## MATERIAL SUPPLIED
######
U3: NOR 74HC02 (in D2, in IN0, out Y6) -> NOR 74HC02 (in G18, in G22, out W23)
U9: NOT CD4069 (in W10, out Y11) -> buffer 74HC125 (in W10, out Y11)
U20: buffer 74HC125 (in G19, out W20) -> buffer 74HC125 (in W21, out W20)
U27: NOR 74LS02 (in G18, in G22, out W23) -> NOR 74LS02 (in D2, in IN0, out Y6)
######
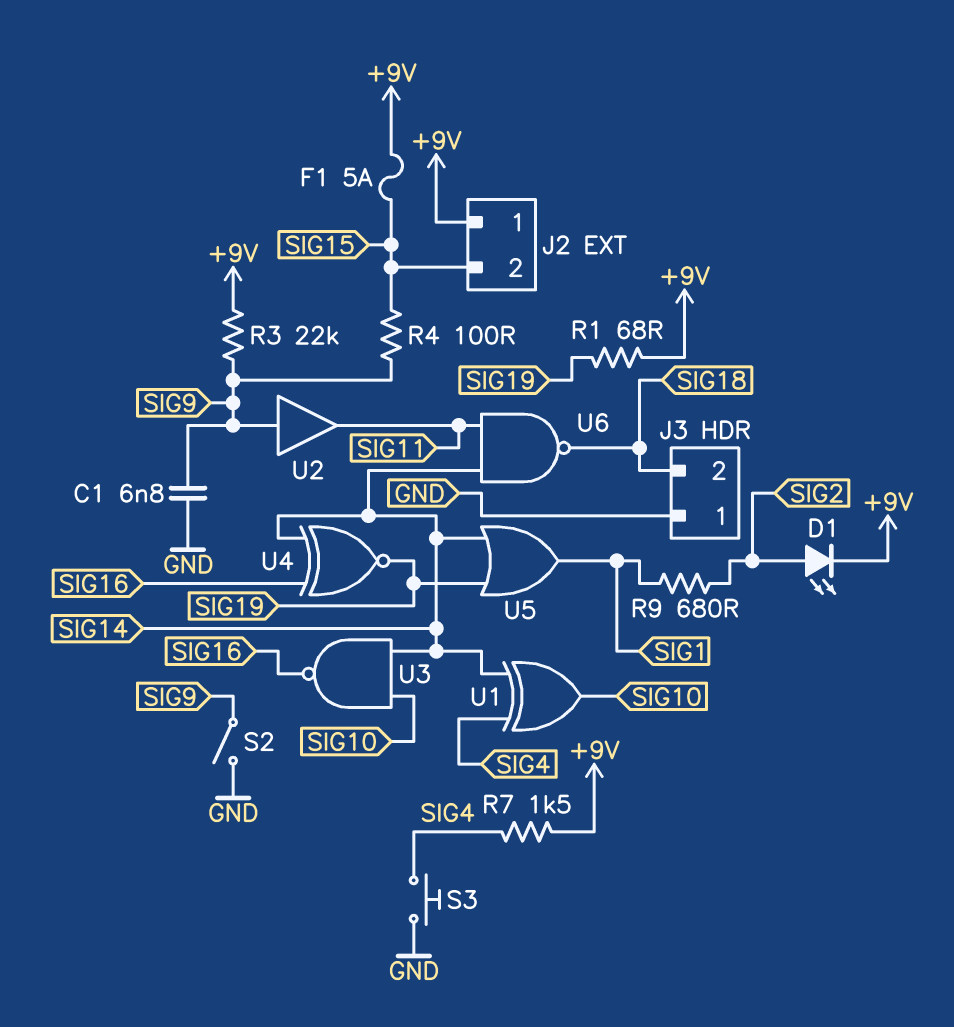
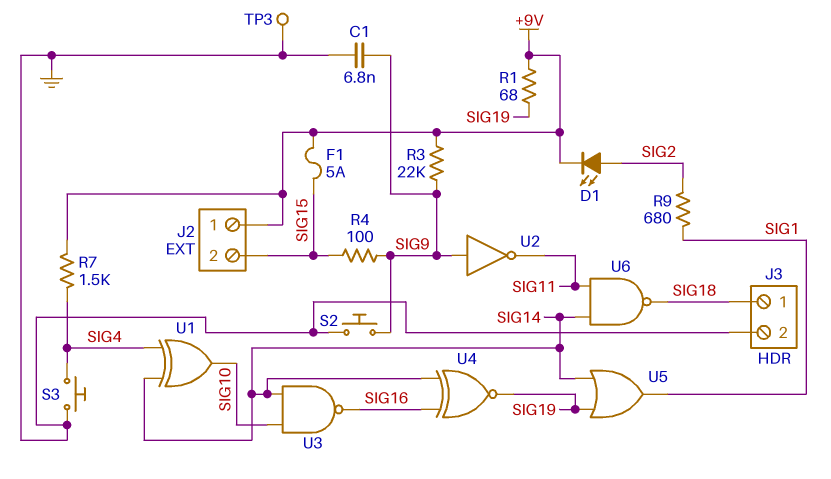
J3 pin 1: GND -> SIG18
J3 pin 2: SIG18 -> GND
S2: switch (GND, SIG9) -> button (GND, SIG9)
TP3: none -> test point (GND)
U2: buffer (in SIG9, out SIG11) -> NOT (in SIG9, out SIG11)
######
## WORK ITEM
From the line containing "S2: switch (GND, SIG9) -> button (GND, SIG9)" down to the line containing "U2: buffer (in" in the material above, reproduce every line exactly, including the two end lines.

## RESPONSE BELOW
S2: switch (GND, SIG9) -> button (GND, SIG9)
TP3: none -> test point (GND)
U2: buffer (in SIG9, out SIG11) -> NOT (in SIG9, out SIG11)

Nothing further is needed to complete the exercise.